**WHAT YOU SHOULD DO**: Give a verbatim copy of the lines below, minus the pictures.
─── SOURCE MATERIAL ───
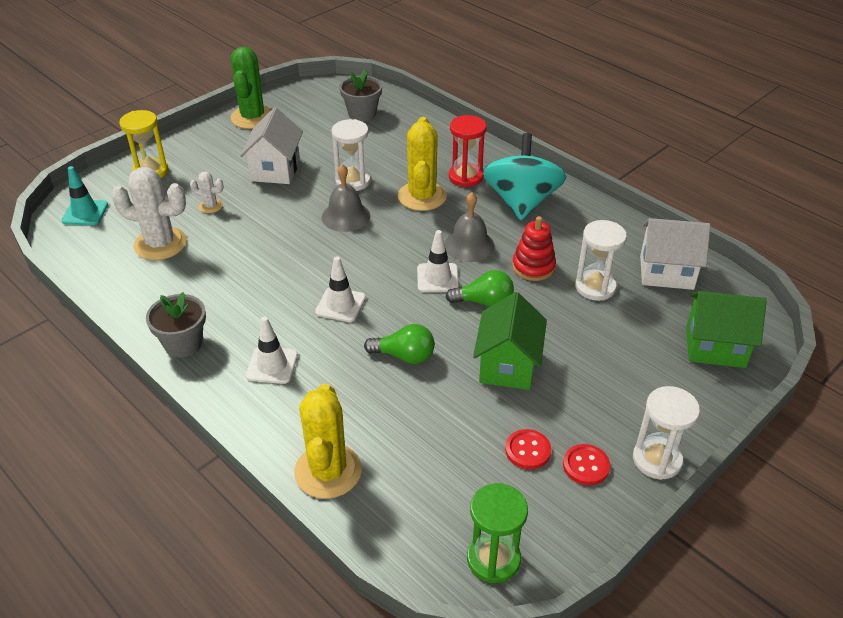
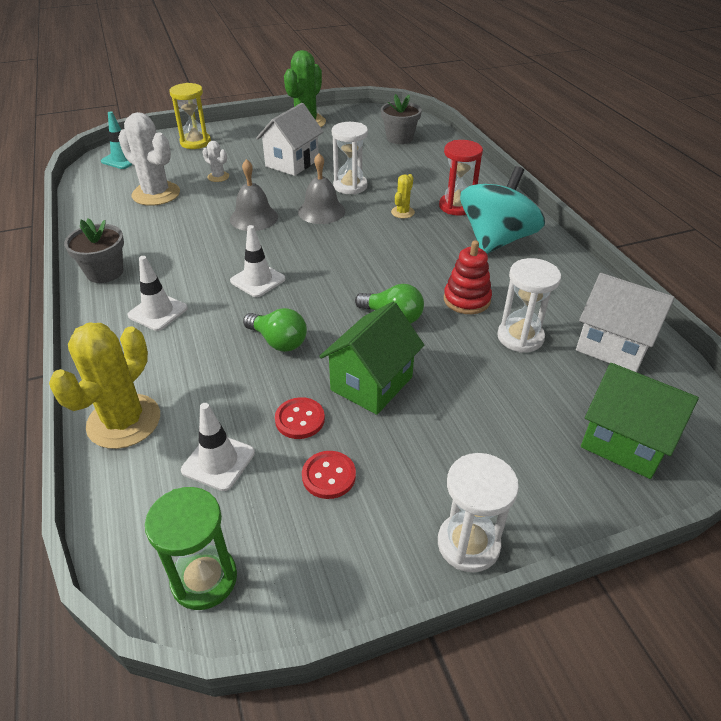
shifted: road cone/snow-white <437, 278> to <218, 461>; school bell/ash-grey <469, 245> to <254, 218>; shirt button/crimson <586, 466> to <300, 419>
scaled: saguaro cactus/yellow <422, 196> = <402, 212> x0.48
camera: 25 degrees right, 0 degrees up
───
**OUTPUT**:
shifted: road cone/snow-white <437, 278> to <218, 461>; school bell/ash-grey <469, 245> to <254, 218>; shirt button/crimson <586, 466> to <300, 419>
scaled: saguaro cactus/yellow <422, 196> = <402, 212> x0.48
camera: 25 degrees right, 0 degrees up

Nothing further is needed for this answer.